Object tracking records
········
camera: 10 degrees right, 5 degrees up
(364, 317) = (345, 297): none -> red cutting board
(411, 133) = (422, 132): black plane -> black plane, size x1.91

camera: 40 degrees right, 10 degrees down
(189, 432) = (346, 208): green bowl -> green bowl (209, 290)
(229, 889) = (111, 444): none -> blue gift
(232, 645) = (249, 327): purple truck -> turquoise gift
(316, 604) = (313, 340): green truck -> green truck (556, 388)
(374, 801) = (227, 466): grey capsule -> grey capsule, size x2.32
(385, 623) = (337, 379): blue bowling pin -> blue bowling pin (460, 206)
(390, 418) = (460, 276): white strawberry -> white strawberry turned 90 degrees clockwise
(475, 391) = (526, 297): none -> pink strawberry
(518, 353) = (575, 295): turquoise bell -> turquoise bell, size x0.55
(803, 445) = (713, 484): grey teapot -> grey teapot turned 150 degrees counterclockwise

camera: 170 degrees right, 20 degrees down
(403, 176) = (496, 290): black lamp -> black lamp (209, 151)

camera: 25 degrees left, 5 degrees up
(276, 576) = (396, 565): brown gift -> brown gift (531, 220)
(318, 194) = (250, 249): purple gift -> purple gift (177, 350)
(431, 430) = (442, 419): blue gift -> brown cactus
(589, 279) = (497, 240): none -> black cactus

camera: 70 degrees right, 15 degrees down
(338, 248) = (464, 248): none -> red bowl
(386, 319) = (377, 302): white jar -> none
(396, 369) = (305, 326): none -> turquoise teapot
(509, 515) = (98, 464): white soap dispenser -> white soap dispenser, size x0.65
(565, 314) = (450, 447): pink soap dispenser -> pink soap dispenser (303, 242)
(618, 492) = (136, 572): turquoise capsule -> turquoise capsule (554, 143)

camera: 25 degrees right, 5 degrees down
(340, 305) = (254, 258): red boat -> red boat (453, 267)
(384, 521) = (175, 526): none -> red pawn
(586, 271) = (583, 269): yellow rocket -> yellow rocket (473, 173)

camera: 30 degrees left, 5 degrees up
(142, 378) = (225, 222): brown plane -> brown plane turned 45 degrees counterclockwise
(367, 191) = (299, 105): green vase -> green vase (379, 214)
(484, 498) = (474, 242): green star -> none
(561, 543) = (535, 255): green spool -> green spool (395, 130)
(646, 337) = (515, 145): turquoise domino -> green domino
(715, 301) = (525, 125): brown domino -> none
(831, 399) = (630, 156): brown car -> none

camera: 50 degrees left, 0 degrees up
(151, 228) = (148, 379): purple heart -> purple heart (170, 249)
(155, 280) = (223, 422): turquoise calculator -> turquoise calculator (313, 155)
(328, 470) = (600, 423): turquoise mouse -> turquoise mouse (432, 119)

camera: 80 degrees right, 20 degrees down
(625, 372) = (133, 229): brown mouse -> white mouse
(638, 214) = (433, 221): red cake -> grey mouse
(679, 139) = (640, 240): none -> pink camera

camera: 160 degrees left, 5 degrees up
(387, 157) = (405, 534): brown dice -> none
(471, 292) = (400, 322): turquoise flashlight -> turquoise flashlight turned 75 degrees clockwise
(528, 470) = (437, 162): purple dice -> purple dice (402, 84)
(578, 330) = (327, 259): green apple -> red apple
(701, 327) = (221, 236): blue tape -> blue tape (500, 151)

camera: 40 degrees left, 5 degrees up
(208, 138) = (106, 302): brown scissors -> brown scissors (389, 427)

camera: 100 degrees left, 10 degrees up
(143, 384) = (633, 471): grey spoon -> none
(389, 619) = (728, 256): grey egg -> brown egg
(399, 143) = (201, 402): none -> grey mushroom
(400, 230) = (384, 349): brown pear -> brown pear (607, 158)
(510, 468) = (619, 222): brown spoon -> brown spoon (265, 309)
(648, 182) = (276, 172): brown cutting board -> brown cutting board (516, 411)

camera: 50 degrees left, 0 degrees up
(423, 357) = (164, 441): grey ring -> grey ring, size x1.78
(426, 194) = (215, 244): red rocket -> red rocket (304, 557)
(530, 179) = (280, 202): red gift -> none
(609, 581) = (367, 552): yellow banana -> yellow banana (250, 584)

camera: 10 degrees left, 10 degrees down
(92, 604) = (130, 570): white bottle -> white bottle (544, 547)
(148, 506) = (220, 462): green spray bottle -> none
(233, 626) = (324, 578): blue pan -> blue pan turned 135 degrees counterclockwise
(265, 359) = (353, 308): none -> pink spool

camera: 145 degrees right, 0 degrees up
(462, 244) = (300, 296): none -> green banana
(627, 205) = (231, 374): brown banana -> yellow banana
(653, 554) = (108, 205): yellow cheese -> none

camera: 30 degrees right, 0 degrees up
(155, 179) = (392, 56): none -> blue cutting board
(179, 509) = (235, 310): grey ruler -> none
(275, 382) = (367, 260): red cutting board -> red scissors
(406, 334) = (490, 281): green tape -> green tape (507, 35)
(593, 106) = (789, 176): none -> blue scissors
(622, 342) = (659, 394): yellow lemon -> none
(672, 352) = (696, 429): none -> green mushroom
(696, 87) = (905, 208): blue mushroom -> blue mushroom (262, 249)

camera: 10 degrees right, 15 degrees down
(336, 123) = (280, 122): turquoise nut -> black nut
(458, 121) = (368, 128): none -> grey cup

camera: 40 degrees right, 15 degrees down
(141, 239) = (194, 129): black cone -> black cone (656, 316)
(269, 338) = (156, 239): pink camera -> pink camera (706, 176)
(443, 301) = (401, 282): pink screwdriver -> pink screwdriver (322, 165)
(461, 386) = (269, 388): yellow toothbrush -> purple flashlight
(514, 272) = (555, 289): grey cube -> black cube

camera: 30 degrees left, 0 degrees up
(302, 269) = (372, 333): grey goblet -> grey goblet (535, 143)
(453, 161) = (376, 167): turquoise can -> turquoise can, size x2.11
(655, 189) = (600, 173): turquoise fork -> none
········
PROBLEM
To complete this exercise, set down every line above exactly once more.

EXERCISE OUTPUT
camera: 10 degrees right, 5 degrees up
(364, 317) = (345, 297): none -> red cutting board
(411, 133) = (422, 132): black plane -> black plane, size x1.91

camera: 40 degrees right, 10 degrees down
(189, 432) = (346, 208): green bowl -> green bowl (209, 290)
(229, 889) = (111, 444): none -> blue gift
(232, 645) = (249, 327): purple truck -> turquoise gift
(316, 604) = (313, 340): green truck -> green truck (556, 388)
(374, 801) = (227, 466): grey capsule -> grey capsule, size x2.32
(385, 623) = (337, 379): blue bowling pin -> blue bowling pin (460, 206)
(390, 418) = (460, 276): white strawberry -> white strawberry turned 90 degrees clockwise
(475, 391) = (526, 297): none -> pink strawberry
(518, 353) = (575, 295): turquoise bell -> turquoise bell, size x0.55
(803, 445) = (713, 484): grey teapot -> grey teapot turned 150 degrees counterclockwise

camera: 170 degrees right, 20 degrees down
(403, 176) = (496, 290): black lamp -> black lamp (209, 151)

camera: 25 degrees left, 5 degrees up
(276, 576) = (396, 565): brown gift -> brown gift (531, 220)
(318, 194) = (250, 249): purple gift -> purple gift (177, 350)
(431, 430) = (442, 419): blue gift -> brown cactus
(589, 279) = (497, 240): none -> black cactus

camera: 70 degrees right, 15 degrees down
(338, 248) = (464, 248): none -> red bowl
(386, 319) = (377, 302): white jar -> none
(396, 369) = (305, 326): none -> turquoise teapot
(509, 515) = (98, 464): white soap dispenser -> white soap dispenser, size x0.65
(565, 314) = (450, 447): pink soap dispenser -> pink soap dispenser (303, 242)
(618, 492) = (136, 572): turquoise capsule -> turquoise capsule (554, 143)

camera: 25 degrees right, 5 degrees down
(340, 305) = (254, 258): red boat -> red boat (453, 267)
(384, 521) = (175, 526): none -> red pawn
(586, 271) = (583, 269): yellow rocket -> yellow rocket (473, 173)

camera: 30 degrees left, 5 degrees up
(142, 378) = (225, 222): brown plane -> brown plane turned 45 degrees counterclockwise
(367, 191) = (299, 105): green vase -> green vase (379, 214)
(484, 498) = (474, 242): green star -> none
(561, 543) = (535, 255): green spool -> green spool (395, 130)
(646, 337) = (515, 145): turquoise domino -> green domino
(715, 301) = (525, 125): brown domino -> none
(831, 399) = (630, 156): brown car -> none

camera: 50 degrees left, 0 degrees up
(151, 228) = (148, 379): purple heart -> purple heart (170, 249)
(155, 280) = (223, 422): turquoise calculator -> turquoise calculator (313, 155)
(328, 470) = (600, 423): turquoise mouse -> turquoise mouse (432, 119)

camera: 80 degrees right, 20 degrees down
(625, 372) = (133, 229): brown mouse -> white mouse
(638, 214) = (433, 221): red cake -> grey mouse
(679, 139) = (640, 240): none -> pink camera

camera: 160 degrees left, 5 degrees up
(387, 157) = (405, 534): brown dice -> none
(471, 292) = (400, 322): turquoise flashlight -> turquoise flashlight turned 75 degrees clockwise
(528, 470) = (437, 162): purple dice -> purple dice (402, 84)
(578, 330) = (327, 259): green apple -> red apple
(701, 327) = (221, 236): blue tape -> blue tape (500, 151)

camera: 40 degrees left, 5 degrees up
(208, 138) = (106, 302): brown scissors -> brown scissors (389, 427)

camera: 100 degrees left, 10 degrees up
(143, 384) = (633, 471): grey spoon -> none
(389, 619) = (728, 256): grey egg -> brown egg
(399, 143) = (201, 402): none -> grey mushroom
(400, 230) = (384, 349): brown pear -> brown pear (607, 158)
(510, 468) = (619, 222): brown spoon -> brown spoon (265, 309)
(648, 182) = (276, 172): brown cutting board -> brown cutting board (516, 411)

camera: 50 degrees left, 0 degrees up
(423, 357) = (164, 441): grey ring -> grey ring, size x1.78
(426, 194) = (215, 244): red rocket -> red rocket (304, 557)
(530, 179) = (280, 202): red gift -> none
(609, 581) = (367, 552): yellow banana -> yellow banana (250, 584)

camera: 10 degrees left, 10 degrees down
(92, 604) = (130, 570): white bottle -> white bottle (544, 547)
(148, 506) = (220, 462): green spray bottle -> none
(233, 626) = (324, 578): blue pan -> blue pan turned 135 degrees counterclockwise
(265, 359) = (353, 308): none -> pink spool

camera: 145 degrees right, 0 degrees up
(462, 244) = (300, 296): none -> green banana
(627, 205) = (231, 374): brown banana -> yellow banana
(653, 554) = (108, 205): yellow cheese -> none

camera: 30 degrees right, 0 degrees up
(155, 179) = (392, 56): none -> blue cutting board
(179, 509) = (235, 310): grey ruler -> none
(275, 382) = (367, 260): red cutting board -> red scissors
(406, 334) = (490, 281): green tape -> green tape (507, 35)
(593, 106) = (789, 176): none -> blue scissors
(622, 342) = (659, 394): yellow lemon -> none
(672, 352) = (696, 429): none -> green mushroom
(696, 87) = (905, 208): blue mushroom -> blue mushroom (262, 249)

camera: 10 degrees right, 15 degrees down
(336, 123) = (280, 122): turquoise nut -> black nut
(458, 121) = (368, 128): none -> grey cup

camera: 40 degrees right, 15 degrees down
(141, 239) = (194, 129): black cone -> black cone (656, 316)
(269, 338) = (156, 239): pink camera -> pink camera (706, 176)
(443, 301) = (401, 282): pink screwdriver -> pink screwdriver (322, 165)
(461, 386) = (269, 388): yellow toothbrush -> purple flashlight
(514, 272) = (555, 289): grey cube -> black cube

camera: 30 degrees left, 0 degrees up
(302, 269) = (372, 333): grey goblet -> grey goblet (535, 143)
(453, 161) = (376, 167): turquoise can -> turquoise can, size x2.11
(655, 189) = (600, 173): turquoise fork -> none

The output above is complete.